» What this task involves: Word-for-word reproduction, images excluded: copy every entry below.
(Data under study begins)
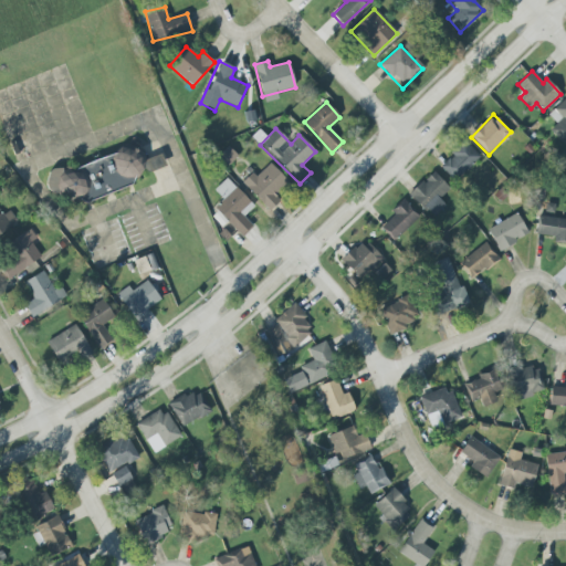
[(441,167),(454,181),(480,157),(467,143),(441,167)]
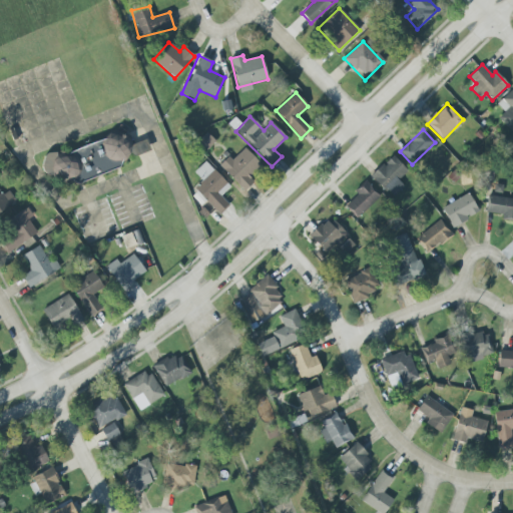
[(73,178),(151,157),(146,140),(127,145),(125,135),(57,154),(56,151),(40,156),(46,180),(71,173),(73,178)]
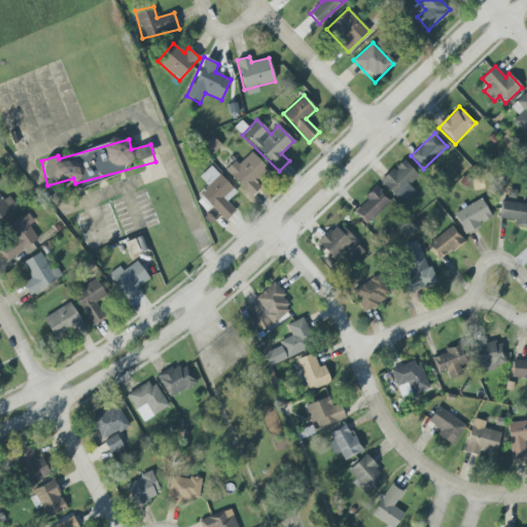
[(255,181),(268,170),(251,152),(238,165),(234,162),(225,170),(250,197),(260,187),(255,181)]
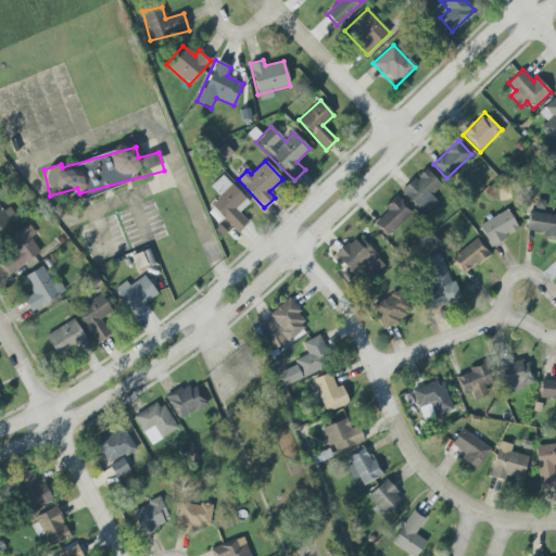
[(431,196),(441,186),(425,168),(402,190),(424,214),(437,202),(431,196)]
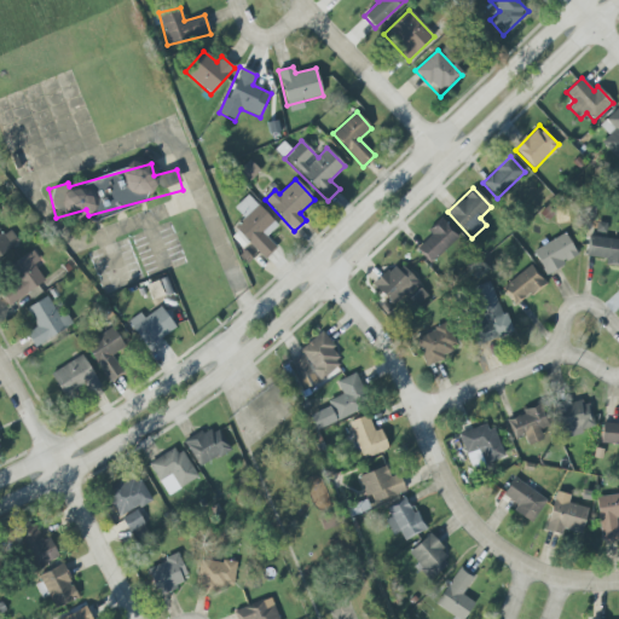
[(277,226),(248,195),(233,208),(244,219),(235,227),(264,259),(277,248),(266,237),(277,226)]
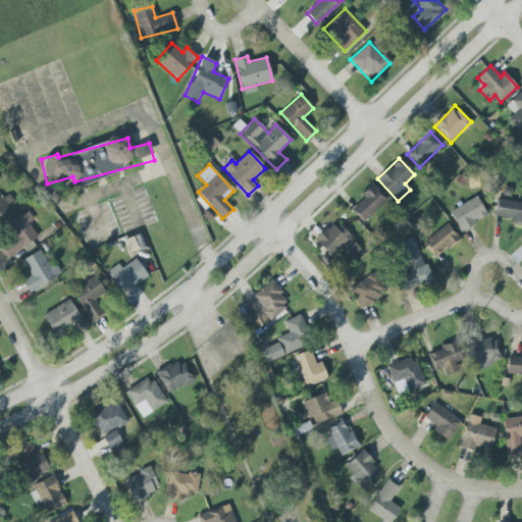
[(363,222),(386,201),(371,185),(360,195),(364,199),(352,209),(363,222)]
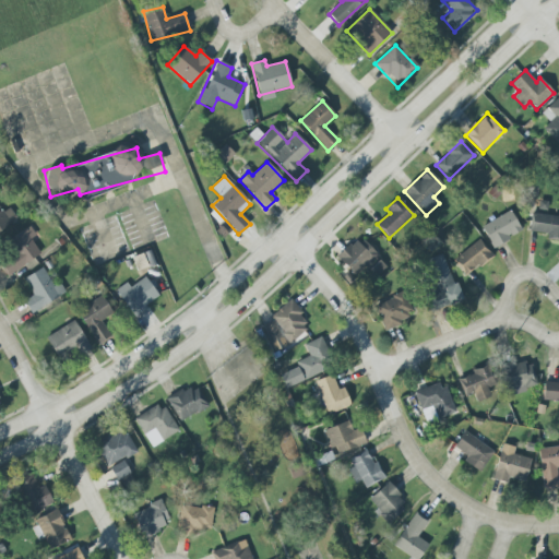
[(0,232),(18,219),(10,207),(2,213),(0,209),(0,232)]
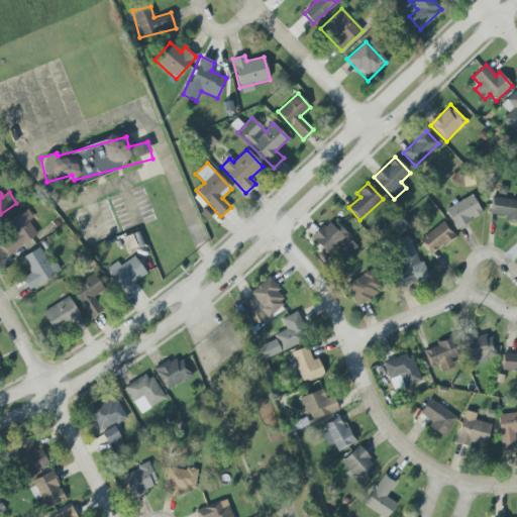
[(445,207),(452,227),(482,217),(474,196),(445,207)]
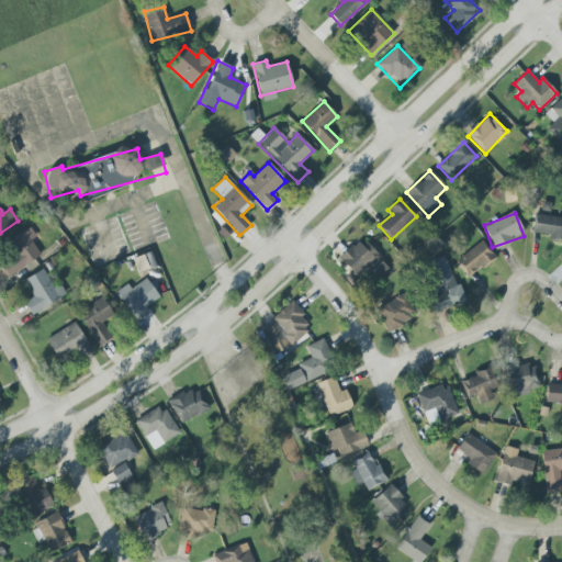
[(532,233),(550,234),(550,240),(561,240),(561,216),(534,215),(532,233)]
(Data under study ends)
» Answer area:
[(441,167),(454,181),(480,157),(467,143),(441,167)]
[(73,178),(151,157),(146,140),(127,145),(125,135),(57,154),(56,151),(40,156),(46,180),(71,173),(73,178)]
[(255,181),(268,170),(251,152),(238,165),(234,162),(225,170),(250,197),(260,187),(255,181)]
[(431,196),(441,186),(425,168),(402,190),(424,214),(437,202),(431,196)]
[(277,226),(248,195),(233,208),(244,219),(235,227),(264,259),(277,248),(266,237),(277,226)]
[(363,222),(386,201),(371,185),(360,195),(364,199),(352,209),(363,222)]
[(0,232),(18,219),(10,207),(2,213),(0,209),(0,232)]
[(445,207),(452,227),(482,217),(474,196),(445,207)]
[(532,233),(550,234),(550,240),(561,240),(561,216),(534,215),(532,233)]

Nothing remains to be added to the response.